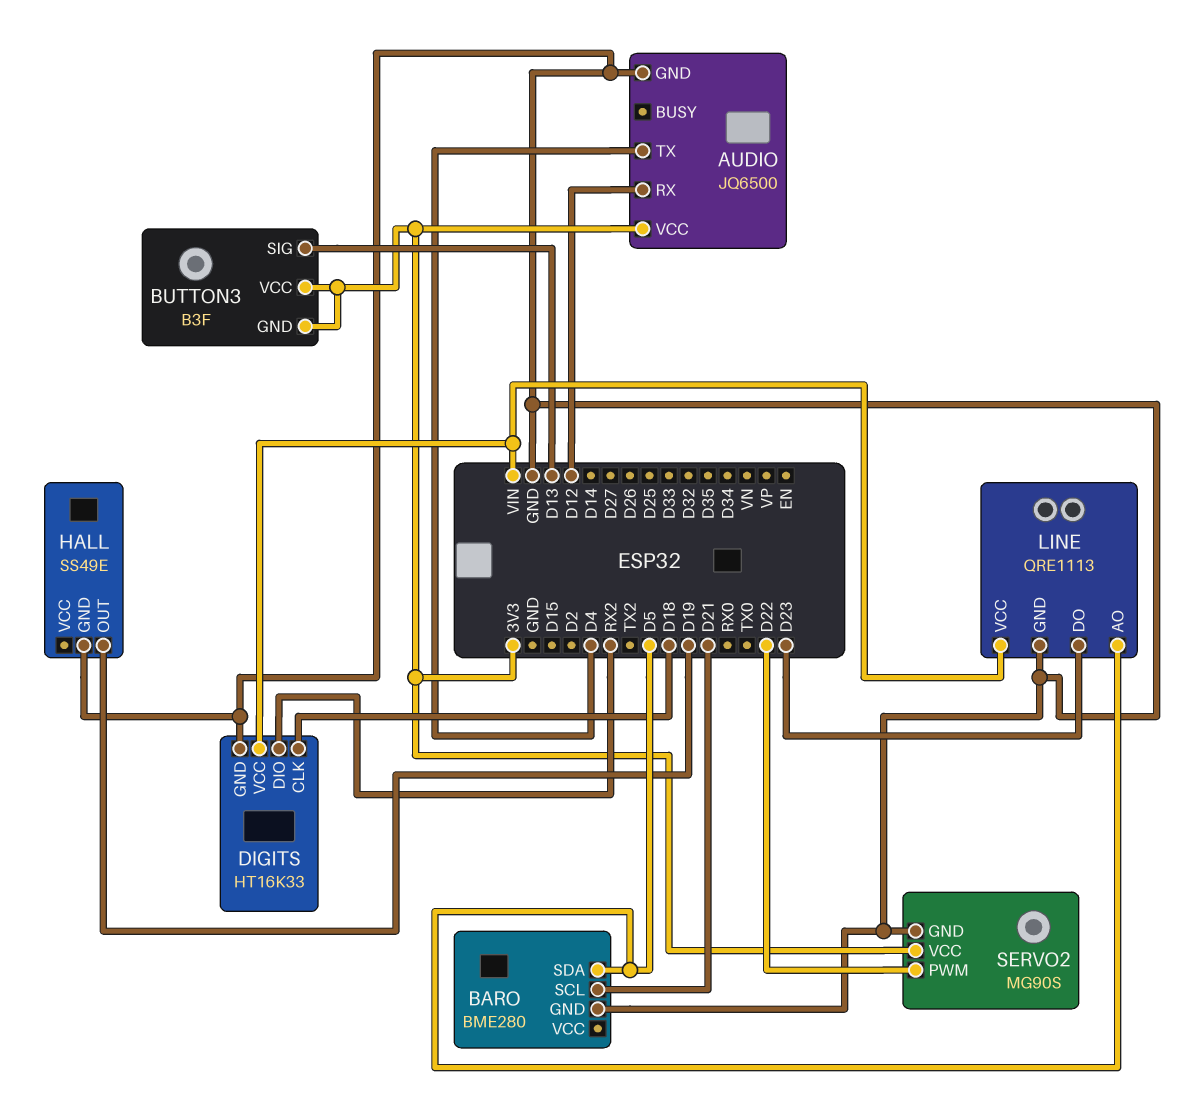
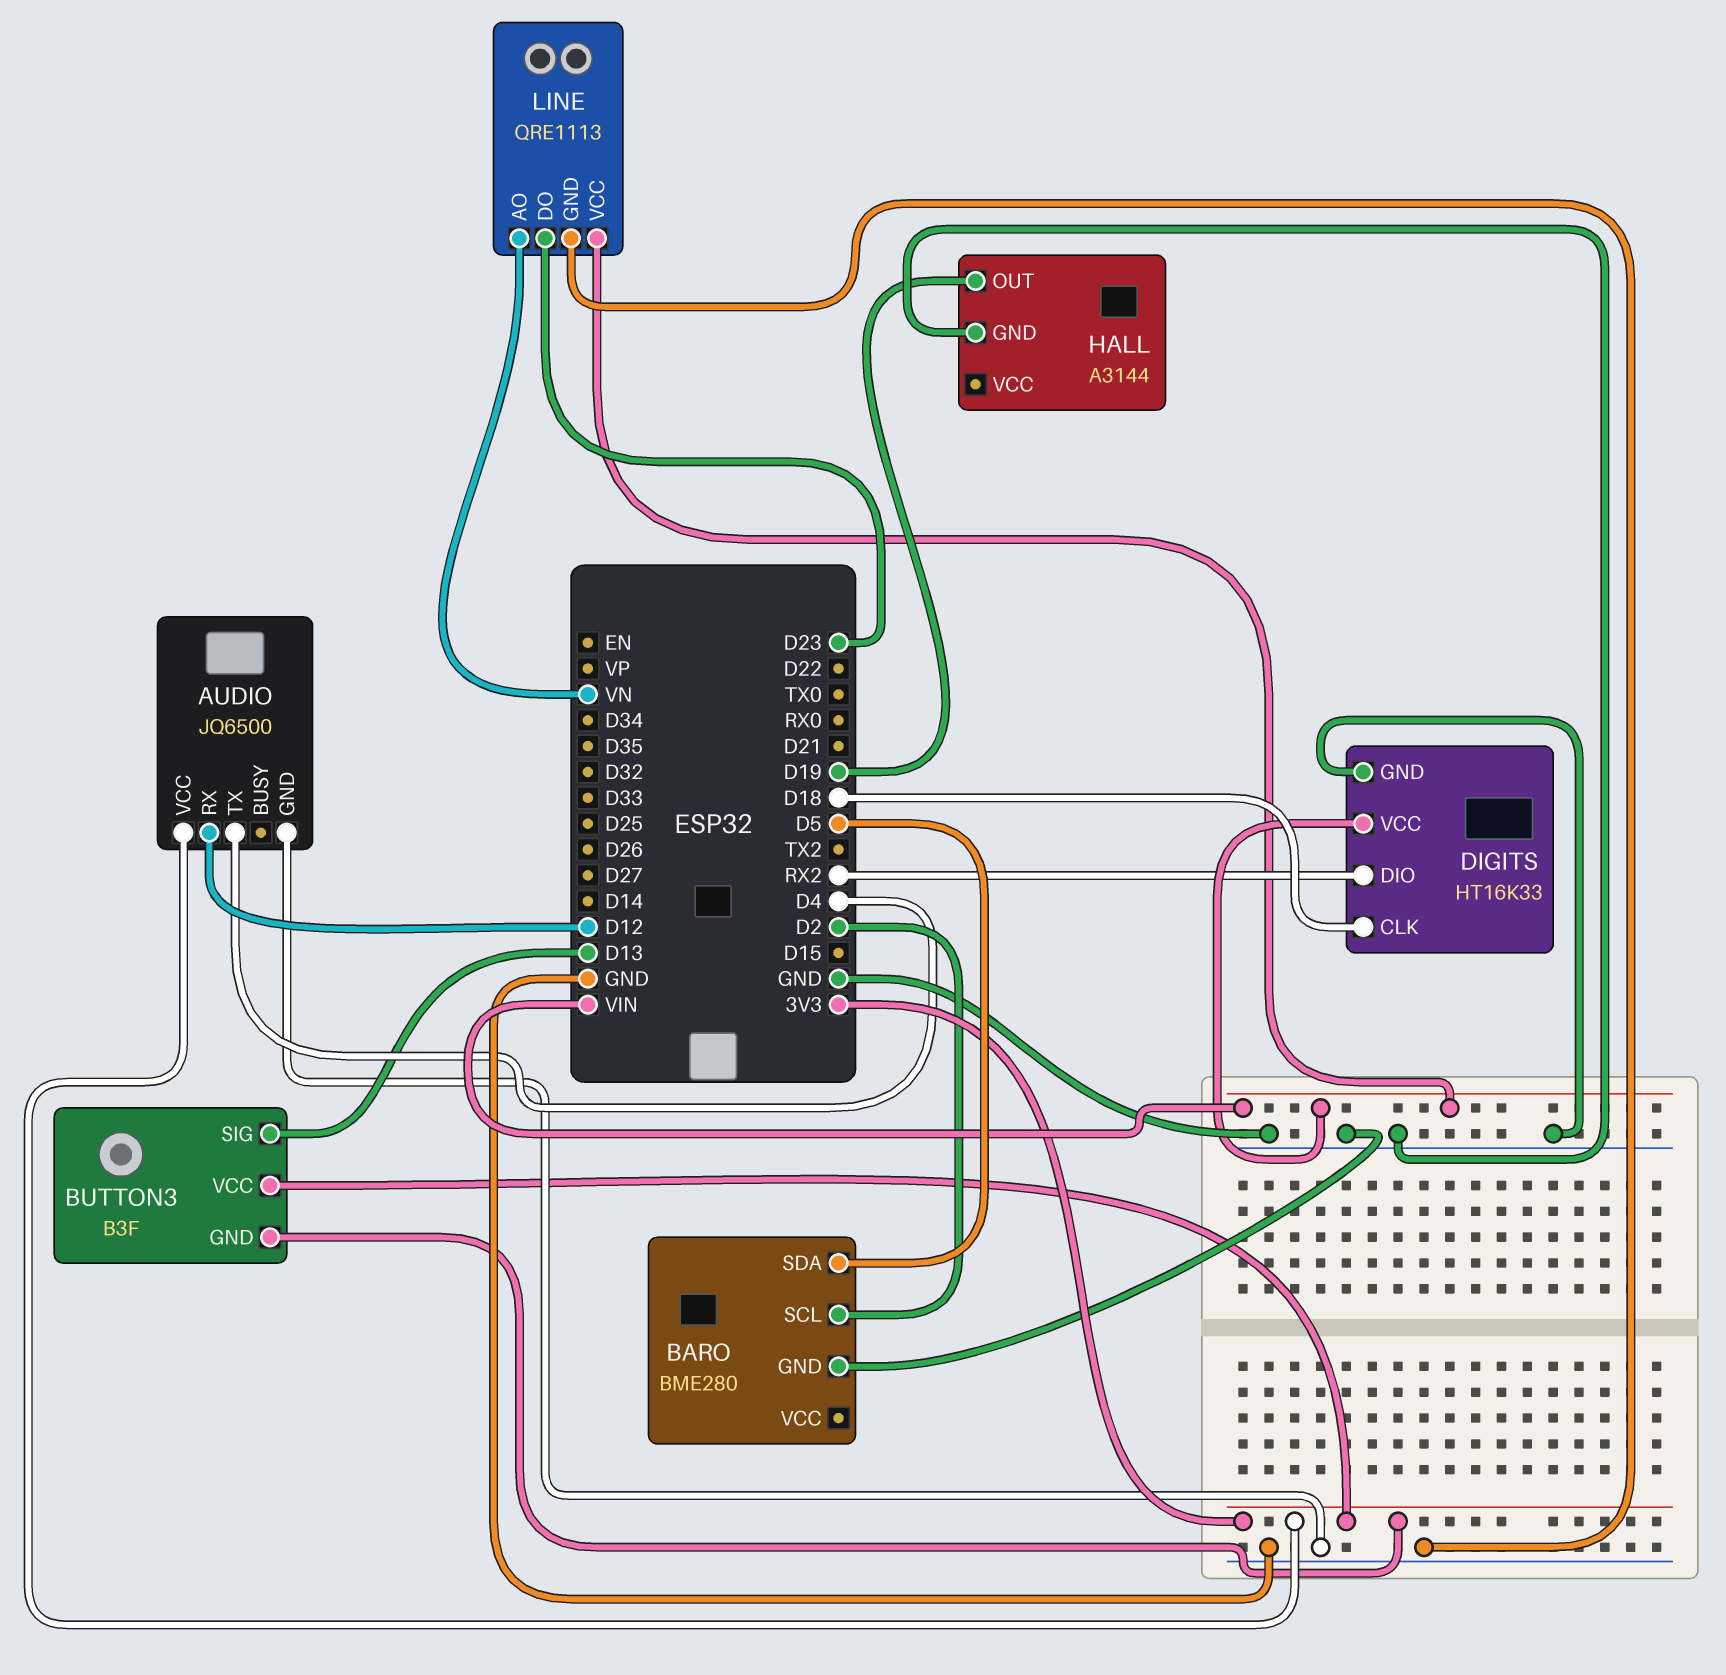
BARO pin SCL: D21 -> D2
HALL: SS49E -> A3144
LINE pin AO: D5 -> VN
SERVO2: MG90S -> none
SERVO2 pin GND: GND -> none
SERVO2 pin PWM: D22 -> none
SERVO2 pin VCC: 3V3 -> none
= = = = = = =
> **Task to complete**: Copy every record exactly; no pictures.

> **Answer box**:
BARO pin SCL: D21 -> D2
HALL: SS49E -> A3144
LINE pin AO: D5 -> VN
SERVO2: MG90S -> none
SERVO2 pin GND: GND -> none
SERVO2 pin PWM: D22 -> none
SERVO2 pin VCC: 3V3 -> none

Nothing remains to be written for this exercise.